# EXERCISE:
Your output should be the line that contains "Objects in satellite" and all lines after it in the records, retyped exactly through the last one.

# RECORDS FOR THE TASK:

★ ★ ★

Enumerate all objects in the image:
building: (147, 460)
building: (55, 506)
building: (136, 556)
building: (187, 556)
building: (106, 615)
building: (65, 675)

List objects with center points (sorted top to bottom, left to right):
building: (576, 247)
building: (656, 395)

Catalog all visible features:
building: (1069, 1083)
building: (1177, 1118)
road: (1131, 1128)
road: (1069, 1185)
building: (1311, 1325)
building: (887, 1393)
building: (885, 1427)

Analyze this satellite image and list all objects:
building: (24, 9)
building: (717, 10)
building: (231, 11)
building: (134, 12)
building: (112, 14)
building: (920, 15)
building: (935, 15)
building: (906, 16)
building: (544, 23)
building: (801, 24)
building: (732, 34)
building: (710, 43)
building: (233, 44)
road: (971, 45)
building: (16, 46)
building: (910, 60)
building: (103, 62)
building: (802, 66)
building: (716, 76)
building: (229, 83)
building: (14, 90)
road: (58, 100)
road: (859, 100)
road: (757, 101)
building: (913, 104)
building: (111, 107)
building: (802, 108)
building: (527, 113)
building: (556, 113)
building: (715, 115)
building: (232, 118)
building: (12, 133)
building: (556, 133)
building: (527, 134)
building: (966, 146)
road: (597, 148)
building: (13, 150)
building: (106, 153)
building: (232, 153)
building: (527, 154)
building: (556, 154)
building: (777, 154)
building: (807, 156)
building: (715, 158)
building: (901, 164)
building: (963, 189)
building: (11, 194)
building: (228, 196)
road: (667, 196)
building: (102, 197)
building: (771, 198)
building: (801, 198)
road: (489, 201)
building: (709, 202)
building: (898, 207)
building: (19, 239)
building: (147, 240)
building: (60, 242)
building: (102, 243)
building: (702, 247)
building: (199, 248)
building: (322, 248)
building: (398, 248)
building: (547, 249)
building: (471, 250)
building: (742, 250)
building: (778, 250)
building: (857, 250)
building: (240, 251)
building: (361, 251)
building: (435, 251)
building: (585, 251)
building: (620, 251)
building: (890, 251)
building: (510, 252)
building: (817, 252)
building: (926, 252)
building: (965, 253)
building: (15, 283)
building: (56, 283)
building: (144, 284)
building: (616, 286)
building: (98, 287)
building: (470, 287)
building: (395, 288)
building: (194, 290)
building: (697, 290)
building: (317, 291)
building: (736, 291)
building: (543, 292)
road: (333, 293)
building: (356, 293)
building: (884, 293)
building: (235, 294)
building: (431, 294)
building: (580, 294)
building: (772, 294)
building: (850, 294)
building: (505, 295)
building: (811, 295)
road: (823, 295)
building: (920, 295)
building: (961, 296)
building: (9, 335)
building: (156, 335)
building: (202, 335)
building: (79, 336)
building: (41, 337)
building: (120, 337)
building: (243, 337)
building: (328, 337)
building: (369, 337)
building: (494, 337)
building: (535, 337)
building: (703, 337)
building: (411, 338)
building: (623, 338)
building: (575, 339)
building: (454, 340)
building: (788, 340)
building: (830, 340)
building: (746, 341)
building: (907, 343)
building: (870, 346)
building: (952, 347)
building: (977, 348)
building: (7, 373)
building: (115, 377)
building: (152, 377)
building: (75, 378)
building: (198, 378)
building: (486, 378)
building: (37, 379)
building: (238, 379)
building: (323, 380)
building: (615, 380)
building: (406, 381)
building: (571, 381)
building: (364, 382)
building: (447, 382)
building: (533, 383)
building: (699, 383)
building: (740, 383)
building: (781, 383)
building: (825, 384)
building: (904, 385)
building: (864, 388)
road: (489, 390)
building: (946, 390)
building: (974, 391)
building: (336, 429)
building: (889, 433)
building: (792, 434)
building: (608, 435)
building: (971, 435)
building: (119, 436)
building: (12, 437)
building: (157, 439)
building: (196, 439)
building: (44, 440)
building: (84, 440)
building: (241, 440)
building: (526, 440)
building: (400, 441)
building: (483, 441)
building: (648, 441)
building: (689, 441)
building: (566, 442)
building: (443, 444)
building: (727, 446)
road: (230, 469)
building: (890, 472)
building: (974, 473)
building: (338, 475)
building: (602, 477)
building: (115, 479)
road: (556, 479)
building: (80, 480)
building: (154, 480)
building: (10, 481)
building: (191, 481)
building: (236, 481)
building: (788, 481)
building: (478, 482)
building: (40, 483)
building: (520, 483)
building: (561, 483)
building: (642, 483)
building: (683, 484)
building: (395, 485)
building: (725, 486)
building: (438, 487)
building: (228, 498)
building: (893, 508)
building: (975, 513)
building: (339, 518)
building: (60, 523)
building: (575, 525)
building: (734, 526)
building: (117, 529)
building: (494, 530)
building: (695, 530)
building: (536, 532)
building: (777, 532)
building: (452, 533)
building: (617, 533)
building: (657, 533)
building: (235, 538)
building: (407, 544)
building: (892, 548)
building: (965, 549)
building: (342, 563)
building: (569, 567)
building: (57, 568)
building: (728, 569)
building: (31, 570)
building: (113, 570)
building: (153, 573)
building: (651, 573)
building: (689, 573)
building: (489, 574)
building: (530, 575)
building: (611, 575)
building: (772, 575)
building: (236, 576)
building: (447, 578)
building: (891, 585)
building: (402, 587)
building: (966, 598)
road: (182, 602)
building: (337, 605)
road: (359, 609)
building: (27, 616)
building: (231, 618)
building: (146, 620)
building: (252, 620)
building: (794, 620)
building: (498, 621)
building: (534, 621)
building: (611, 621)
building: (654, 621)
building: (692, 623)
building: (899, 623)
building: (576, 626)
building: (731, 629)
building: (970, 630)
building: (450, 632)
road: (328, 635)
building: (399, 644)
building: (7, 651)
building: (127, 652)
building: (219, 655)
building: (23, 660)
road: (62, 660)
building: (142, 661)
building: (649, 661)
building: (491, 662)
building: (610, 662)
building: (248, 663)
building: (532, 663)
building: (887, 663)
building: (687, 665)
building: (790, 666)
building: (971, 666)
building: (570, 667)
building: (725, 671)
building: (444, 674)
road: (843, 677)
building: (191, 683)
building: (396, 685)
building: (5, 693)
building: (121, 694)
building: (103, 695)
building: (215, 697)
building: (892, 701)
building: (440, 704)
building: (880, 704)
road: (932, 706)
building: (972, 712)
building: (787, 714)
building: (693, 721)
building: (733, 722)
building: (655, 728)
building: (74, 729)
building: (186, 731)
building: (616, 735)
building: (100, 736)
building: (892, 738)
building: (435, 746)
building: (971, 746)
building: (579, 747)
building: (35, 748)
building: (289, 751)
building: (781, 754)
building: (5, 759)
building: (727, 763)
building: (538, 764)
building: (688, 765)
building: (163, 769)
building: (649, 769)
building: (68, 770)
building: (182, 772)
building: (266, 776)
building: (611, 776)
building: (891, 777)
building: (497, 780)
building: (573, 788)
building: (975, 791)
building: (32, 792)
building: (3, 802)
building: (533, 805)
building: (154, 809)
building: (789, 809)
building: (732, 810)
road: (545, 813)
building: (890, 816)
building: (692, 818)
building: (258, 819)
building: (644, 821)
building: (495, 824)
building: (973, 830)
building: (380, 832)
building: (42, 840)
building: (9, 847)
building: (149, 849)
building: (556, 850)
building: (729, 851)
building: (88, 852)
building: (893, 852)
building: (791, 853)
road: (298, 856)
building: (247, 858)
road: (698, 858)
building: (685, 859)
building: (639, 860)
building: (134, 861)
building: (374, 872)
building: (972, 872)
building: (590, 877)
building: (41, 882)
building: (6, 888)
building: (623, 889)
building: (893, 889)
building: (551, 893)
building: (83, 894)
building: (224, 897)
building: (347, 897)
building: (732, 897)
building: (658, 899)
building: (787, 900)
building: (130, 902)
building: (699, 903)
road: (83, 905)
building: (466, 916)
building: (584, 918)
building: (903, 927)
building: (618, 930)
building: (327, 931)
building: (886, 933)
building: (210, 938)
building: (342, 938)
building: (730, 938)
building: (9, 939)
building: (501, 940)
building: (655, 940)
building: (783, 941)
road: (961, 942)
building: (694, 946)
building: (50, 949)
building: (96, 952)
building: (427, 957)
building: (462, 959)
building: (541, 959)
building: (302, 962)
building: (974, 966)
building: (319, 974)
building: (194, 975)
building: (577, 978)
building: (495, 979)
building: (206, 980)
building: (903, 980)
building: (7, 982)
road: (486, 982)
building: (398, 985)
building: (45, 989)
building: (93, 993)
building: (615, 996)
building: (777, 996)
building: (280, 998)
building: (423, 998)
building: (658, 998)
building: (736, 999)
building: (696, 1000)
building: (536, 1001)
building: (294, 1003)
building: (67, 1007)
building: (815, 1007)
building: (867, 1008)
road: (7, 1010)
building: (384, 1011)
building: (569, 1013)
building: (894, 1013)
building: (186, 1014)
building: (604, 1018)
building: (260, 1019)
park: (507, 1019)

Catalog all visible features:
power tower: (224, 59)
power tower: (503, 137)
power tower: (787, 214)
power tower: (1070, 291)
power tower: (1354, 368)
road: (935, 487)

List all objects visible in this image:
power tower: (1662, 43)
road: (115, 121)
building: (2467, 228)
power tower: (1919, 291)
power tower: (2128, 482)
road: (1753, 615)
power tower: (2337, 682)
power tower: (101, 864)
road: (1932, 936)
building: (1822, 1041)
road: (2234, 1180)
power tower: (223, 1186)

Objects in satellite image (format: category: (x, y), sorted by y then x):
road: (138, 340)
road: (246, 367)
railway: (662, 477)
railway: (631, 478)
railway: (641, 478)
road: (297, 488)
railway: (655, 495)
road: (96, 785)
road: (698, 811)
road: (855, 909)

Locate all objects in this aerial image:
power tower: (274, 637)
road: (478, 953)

★ ★ ★

# WRITTEN RESPONSE:
Objects in satellite image (format: category: (x, y), sorted by y then x):
road: (138, 340)
road: (246, 367)
railway: (662, 477)
railway: (631, 478)
railway: (641, 478)
road: (297, 488)
railway: (655, 495)
road: (96, 785)
road: (698, 811)
road: (855, 909)

Locate all objects in this aerial image:
power tower: (274, 637)
road: (478, 953)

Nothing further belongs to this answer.